DATA SHOWN:
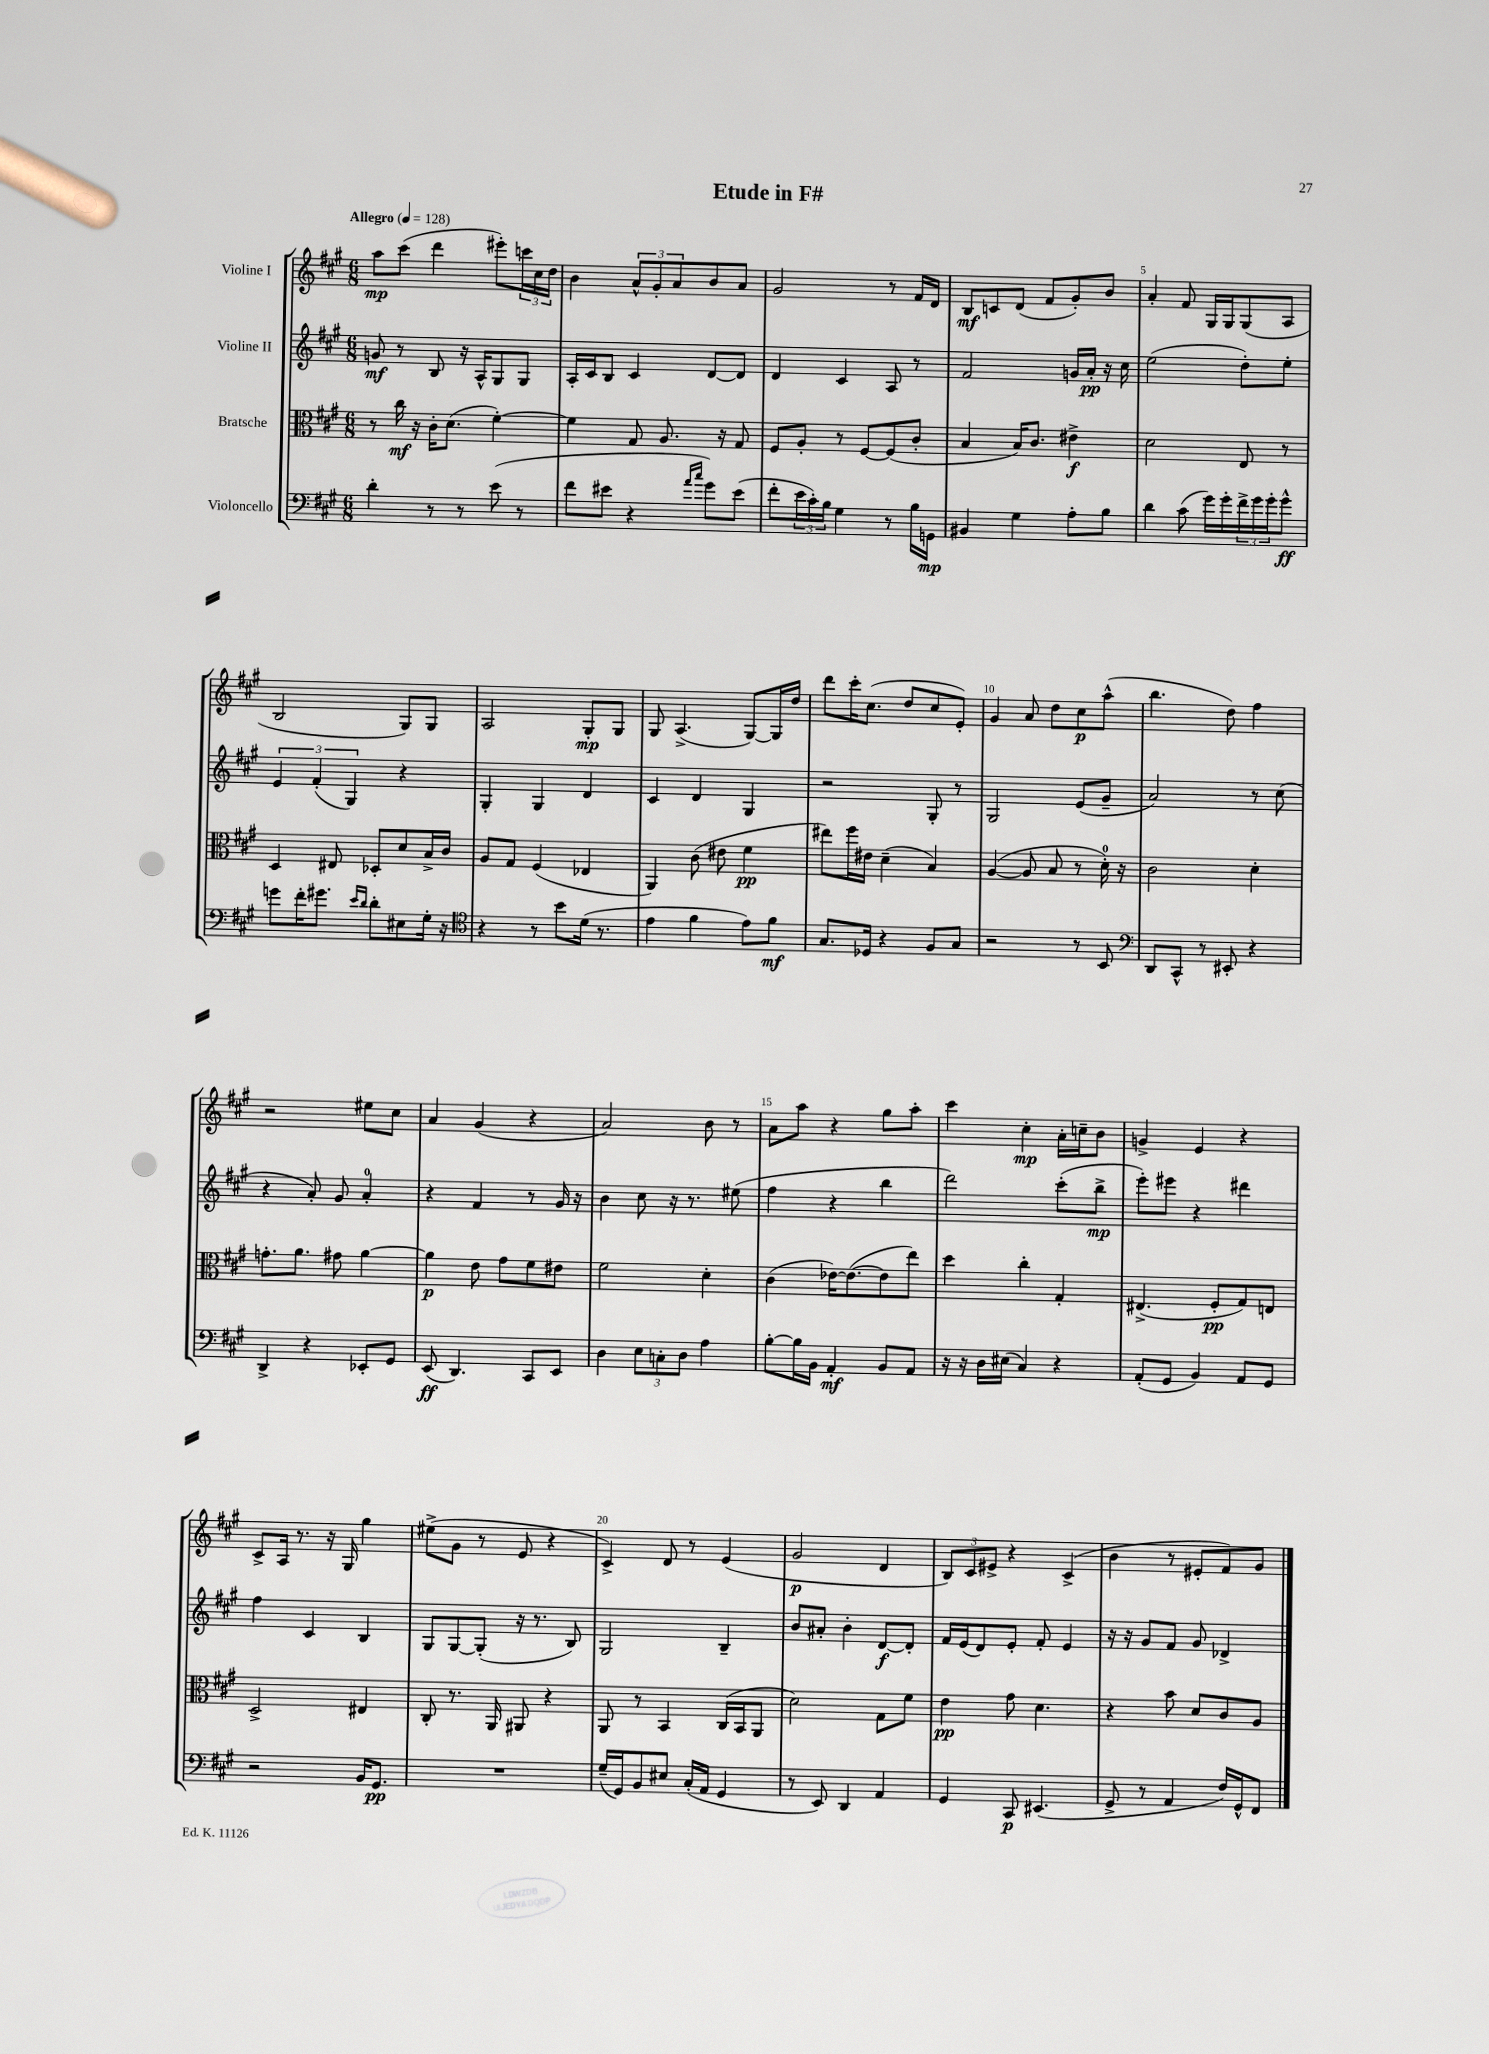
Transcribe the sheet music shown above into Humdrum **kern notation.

**kern	**kern	**kern	**kern
*staff4	*staff3	*staff2	*staff1
*clefF4	*clefC3	*clefG2	*clefG2
*k[f#c#g#]	*k[f#c#g#]	*k[f#c#g#]	*k[f#c#g#]
*M6/8	*M6/8	*M6/8	*M6/8
*MM128	*MM128	*MM128	*MM128
4d'	8r	8g	8aa
.	16cc#	8r	(8ccc#
.	16r	.	.
8r	16c#'	8B	4ddd
.	(8.d	.	.
8r	.	16r	.
.	.	16A^^	.
(8e	[4f#')	8G#	8eee#')
8r	.	8G#	24ccc
.	.	.	24cc#
.	.	.	24dd
=	=	=	=
8f#	4f#]	16A'	4b
.	.	16c#	.
8e#	.	8B	.
4r	8G#	4c#	12a^^
.	.	.	12g#'
.	8.A	.	.
.	.	.	12a
16qqa	.	.	.
16qqcc#	.	.	.
8g#)	.	[8d	8b
.	16r	.	.
(8e#	8G#	8d]	8a
=	=	=	=
8f#'	8F#	4d	2g#
24e	8A'	.	.
24c#')	.	.	.
24B	.	.	.
4G#	8r	4c#	.
.	[8F#	.	.
8r	(8F#]	8A	8r
16B	8c#'	8r	16f#
16GG	.	.	16d
=	=	=	=
4BB#	4B	2f#	8B
.	.	.	8c
4G#	16B)	.	(8d
.	8.c#	.	.
.	.	.	8f#
8A'	4e#^	16g	8g#')
.	.	16a'	.
8B	.	16r	8b
.	.	16cc#	.
=	=	=	=
4d	2d	(2ee	4a'
(8c#	.	.	8f#
16g#)	.	.	16G#
16g#'	.	.	16G#
24f#^	8E	8dd')	(8G#
24g#	.	.	.
24g#'	.	.	.
8g#^^	8r	8ee'	8A
=	=	=	=
8g	4D	6e	2B
16f#'	.	.	.
.	.	(6f#'	.
8.g#	.	.	.
.	8E#	.	.
.	.	6G#)	.
16qqe	.	.	.
16qqd	.	.	.
8d'	8D-'	.	.
8E#	8d	4r	8G#)
16G#'	16B^	.	8G#
16r	16c#	.	.
=	=	=	=
*clefC4	*	*	*
4r	8A	4G#'	2A
.	8G#	.	.
8r	(4F#	4G#	.
8b	.	.	.
(16d	4E-	4d	8G#'
8.r	.	.	.
.	.	.	8G#
=	=	=	=
4e	4AA)	4c#	8G#
.	.	.	(4.A^
4f#	(8c#	4d	.
.	8e#	.	.
8e)	4f#	4G#	[8G#)
8f#	.	.	16G#]
.	.	.	16dd
=	=	=	=
8.G#	8ee#)	2r	8ddd
.	16ff#	.	16ccc#'
16D-	16e#	.	(8.cc#
4r	(4d~	.	.
.	.	.	8dd
8F#	4B)	8G#'	8cc#
8G#	.	8r	8e')
=	=	=	=
2r	([4A	2G#	4g#
.	8A]	.	8a
.	8B	.	8dd
8r	8r	(8e	8cc#
8BB	16d')	8g#~	(8aa^^
.	16r	.	.
=	=	=	=
*clefF4	*	*	*
8DD	2c#	2a)	4.bb
8CC#^^	.	.	.
8r	.	.	.
8EE#'	.	.	8dd)
4r	4d'	8r	4ff#
.	.	(8cc#	.
=	=	=	=
4DD^	8.g'	4r	2r
.	8.a	.	.
4r	.	8a')	.
.	8g#	8g#	.
8EE-'	[4a	4a'	8ee#
8GG#	.	.	8cc#
=	=	=	=
(8EE	4a]	4r	4a
4.DD)	.	.	.
.	8e	4f#	(4g#
.	8g#	.	.
8CC#	8f#	8r	4r
8EE	8e#	16g#	.
.	.	16r	.
=	=	=	=
4D	2f#	4b	2a)
12E	.	8cc#	.
12C'	.	.	.
.	.	16r	.
12D	.	.	.
.	.	8.r	.
4A	4d'	.	8b
.	.	(8ee#	8r
=	=	=	=
[8B'	(4c#	4ff#	8a
16B]	.	.	8aa
16BB	.	.	.
4AA'	[16e-)	4r	4r
.	(8.e-_	.	.
8BB	8e-]	4bb	8gg#
8AA	8ee)	.	8aa'
=	=	=	=
16r	4dd	2ddd)	4ccc#
16r	.	.	.
16D	.	.	.
(16E#	.	.	.
4C#)	4cc#'	.	4cc#'
4r	4G#'	(8ccc#'	16a'
.	.	.	16cc~
.	.	8bb^	8b
=	=	=	=
(8AA'	(4.E#^	8eee')	4g^
8GG#	.	8eee#	.
4BB)	.	4r	4e
.	8F#'	.	.
8AA	8G#)	4ddd#	4r
8GG#	8E	.	.
=	=	=	=
2r	2D^	4ff#	8c#^
.	.	.	16A
.	.	.	8.r
.	.	4c#	.
.	.	.	16r
.	.	.	16G#
16BB	4E#	4B	4gg#
8.GG#	.	.	.
=	=	=	=
2.r	8C#'	8G#	(8ee#^
.	8.r	[8G#	8g#
.	.	(8G#']	8r
.	16AA	.	.
.	8AA#	16r	8e
.	.	8.r	.
.	4r	.	4r
.	.	8B)	.
=	=	=	=
(16G#~	8AA	2G#	4c#^)
16GG#)	.	.	.
8BB	8r	.	.
8E#	4BB	.	8d
(16C#'	.	.	8r
16AA	.	.	.
4GG#	(16C#	4B~	(4e
.	16BB	.	.
.	8AA	.	.
=	=	=	=
8r	2d)	8b	2g#
8EE)	.	8a#'	.
4DD	.	4b'	.
4AA	8G#	[8d	4d
.	8f#	8d']	.
=	=	=	=
4GG#	4e	16f#	12B)
.	.	(16e	.
.	.	.	12c#
.	.	8d)	.
.	.	.	12e#^
8CC#	8g#	8e'	4r
(4.EE#	4.d	8f#'	.
.	.	4e	(4c#^
=	=	=	=
8GG#^	4r	16r	4b
.	.	16r	.
8r	.	8g#	.
4AA	8b	8f#	8r
.	8d	8g#	8e#'
16F#)	8c#	4d-^	8f#)
16GG#^^	.	.	.
8FF#	8A	.	8g#
==	==	==	==
*-	*-	*-	*-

INSTRUCTIONS FOR THE TASK: State how many lines in the rows above contain the string "kern". Reply with the number alone.

EXERCISE ANSWER: 2